Task to carry out:
For this exercise, an exact copy is needed of only the lines from the one containing "cyan rectangle: (816, 1365)" through the end of the data, with pictures left out.

Data for the task:

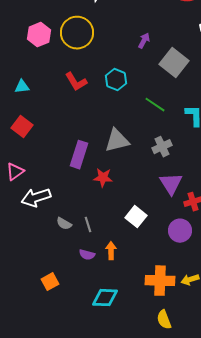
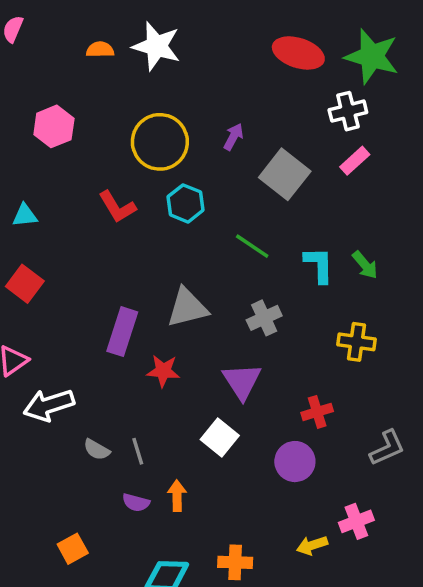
yellow circle: (77, 33) -> (160, 142), moved
purple triangle: (171, 184) -> (242, 381), moved
orange cross: (160, 281) -> (235, 562), moved, size x0.7

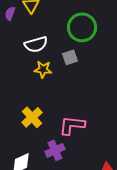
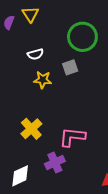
white semicircle: (36, 44) -> (35, 54), size x0.7

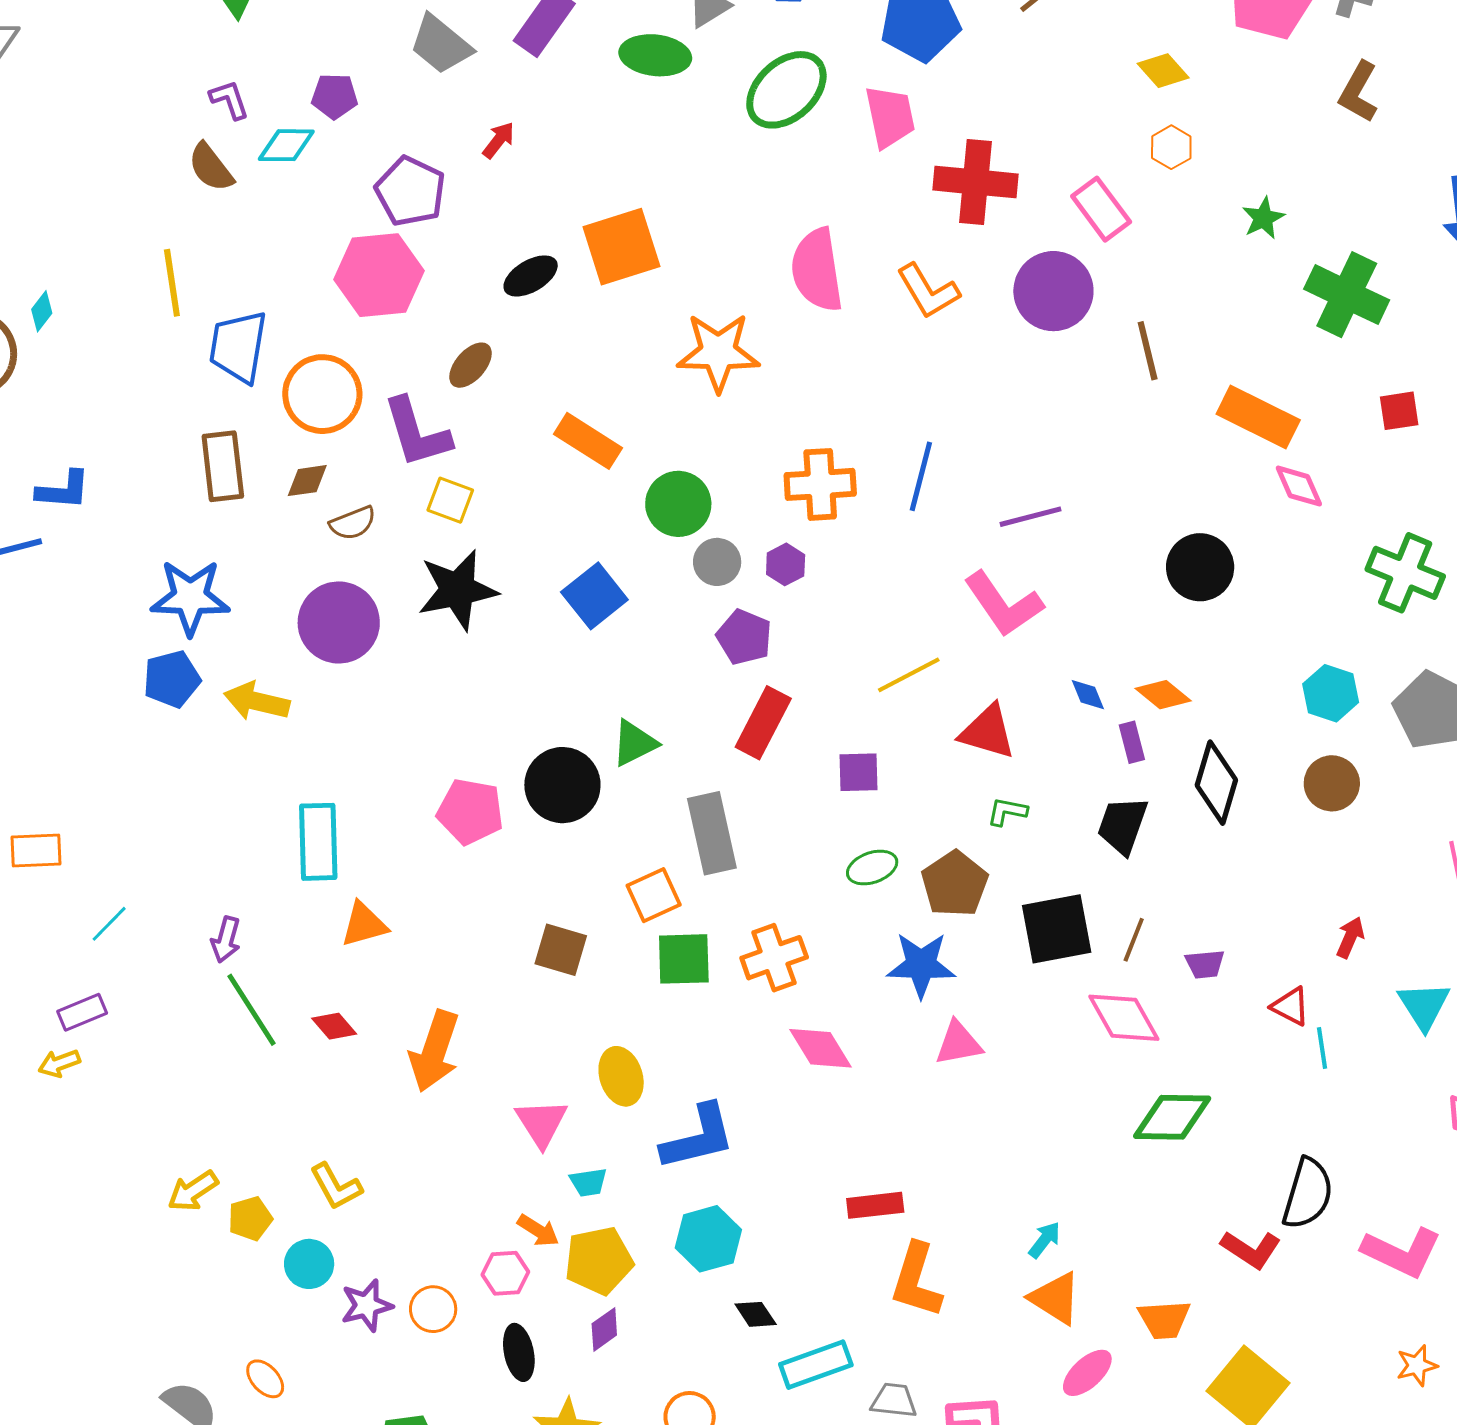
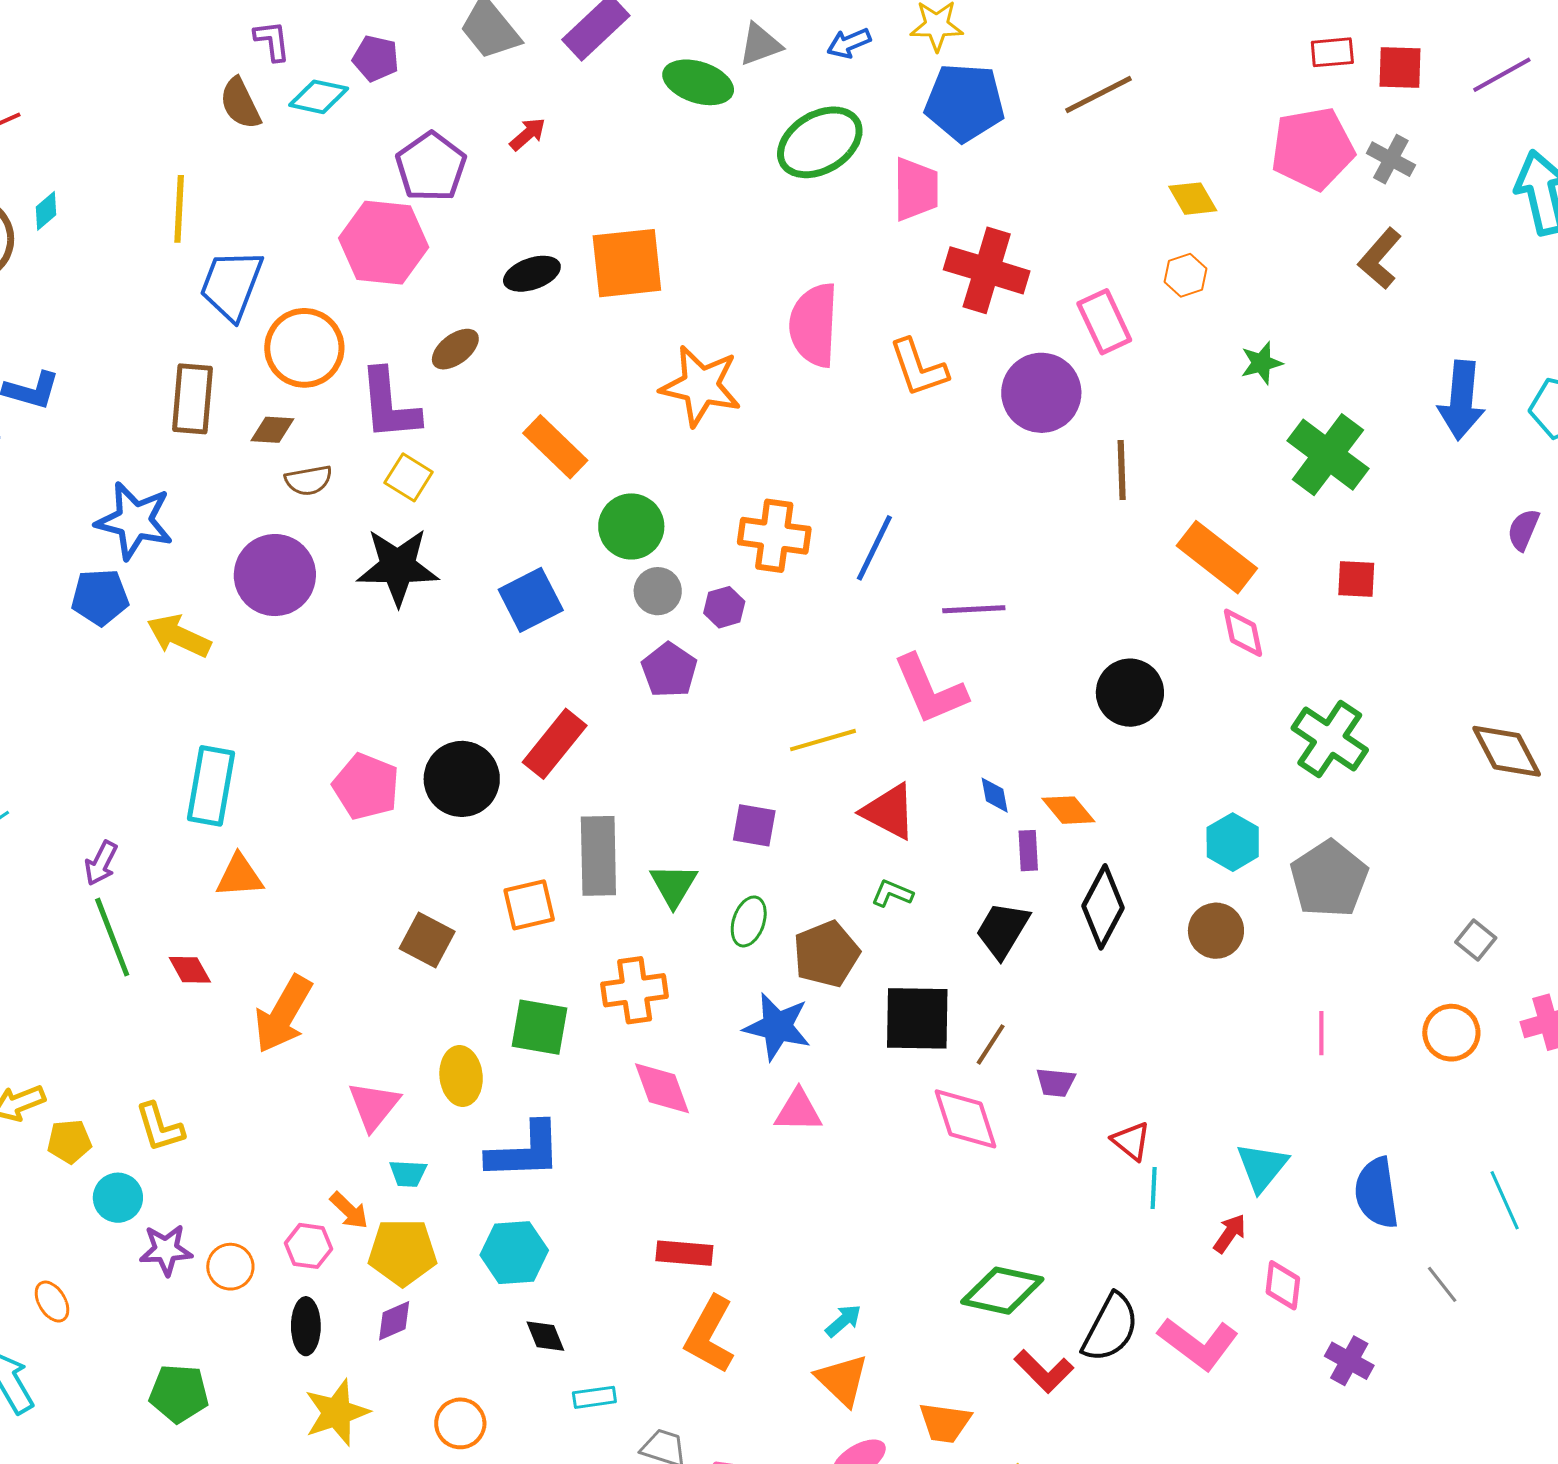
red rectangle: (763, 723) -> (555, 744), moved
green triangle: (634, 743) -> (674, 885), moved, turned -44
green ellipse: (872, 868) -> (749, 921), turned -63
red arrow: (1350, 937) -> (1230, 1233), moved
green square: (684, 959) -> (539, 1027), moved
green diamond: (1172, 1117) -> (1002, 1291), moved
pink L-shape: (1402, 1252) -> (1198, 1344), moved
cyan rectangle: (816, 1365) -> (594, 1397), size x0.6

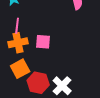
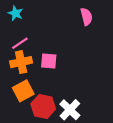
pink line: (17, 26) -> (20, 43), turned 49

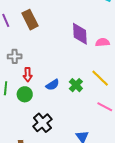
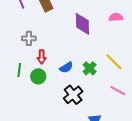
purple diamond: (80, 34) -> (82, 24), moved
pink semicircle: (102, 42) -> (116, 17), moved
black cross: (42, 123) -> (73, 95), moved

Your response:
cyan rectangle: (816, 1365) -> (594, 1397), size x0.6

pink line: (17, 26) -> (20, 43), turned 49

purple diamond: (80, 34) -> (82, 24), moved
pink semicircle: (102, 42) -> (116, 17), moved
black cross: (42, 123) -> (73, 95), moved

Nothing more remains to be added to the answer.